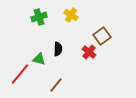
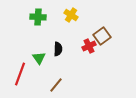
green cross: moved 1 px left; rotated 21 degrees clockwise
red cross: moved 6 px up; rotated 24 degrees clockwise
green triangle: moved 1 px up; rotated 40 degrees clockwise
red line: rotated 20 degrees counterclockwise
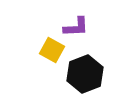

============================================================

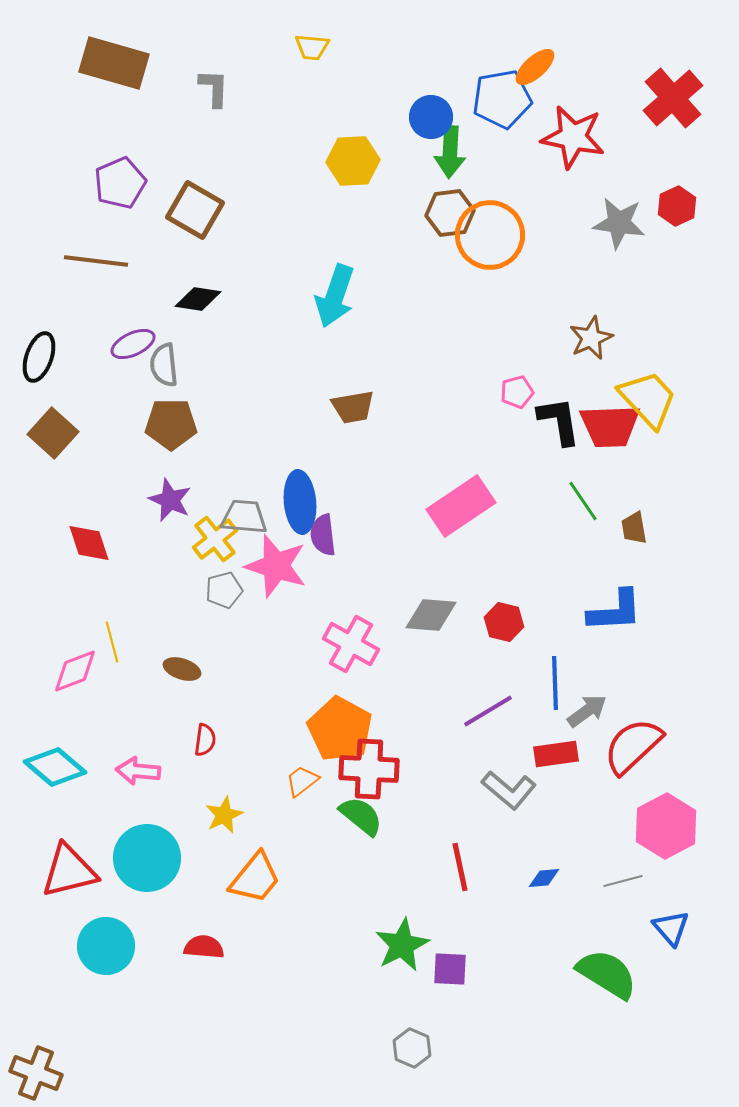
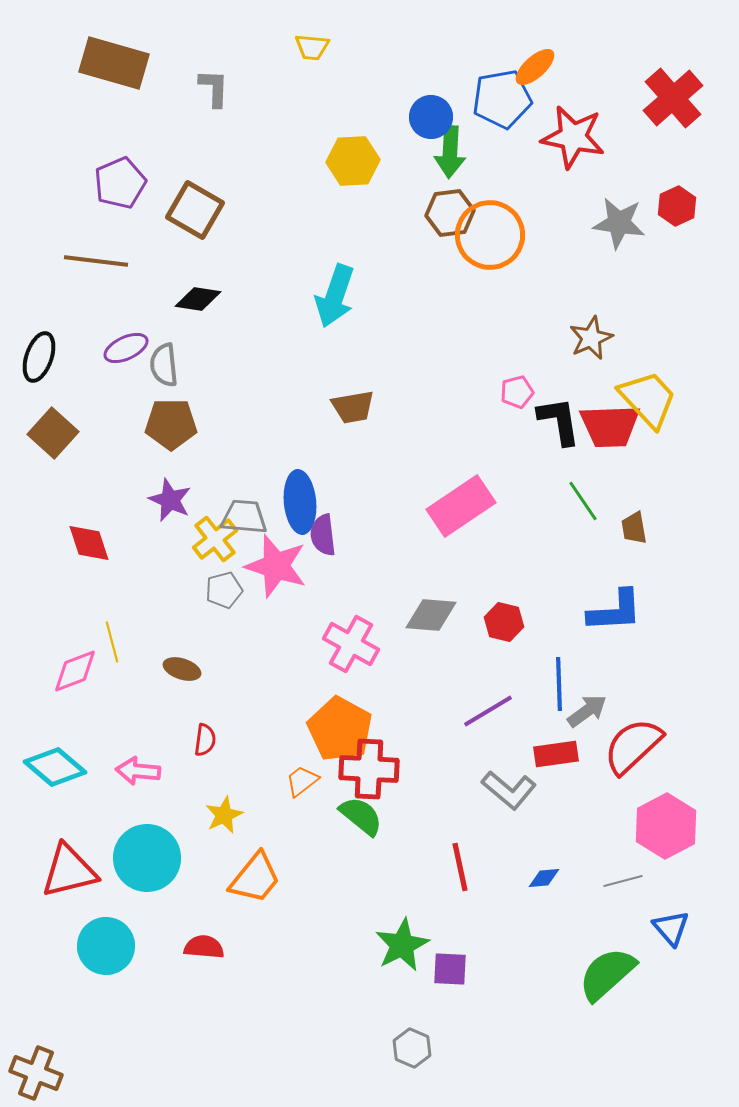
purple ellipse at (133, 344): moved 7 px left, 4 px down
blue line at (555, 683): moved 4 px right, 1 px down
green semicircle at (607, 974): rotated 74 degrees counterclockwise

============================================================

Required action: Using the data above, transcribe the lines that run from the line with "red cross: moved" to the line with "red line: rotated 20 degrees counterclockwise", both ends kept, and output nothing else.

Output of the exercise:
red cross: moved 6 px up; rotated 24 degrees clockwise
green triangle: moved 1 px up; rotated 40 degrees clockwise
red line: rotated 20 degrees counterclockwise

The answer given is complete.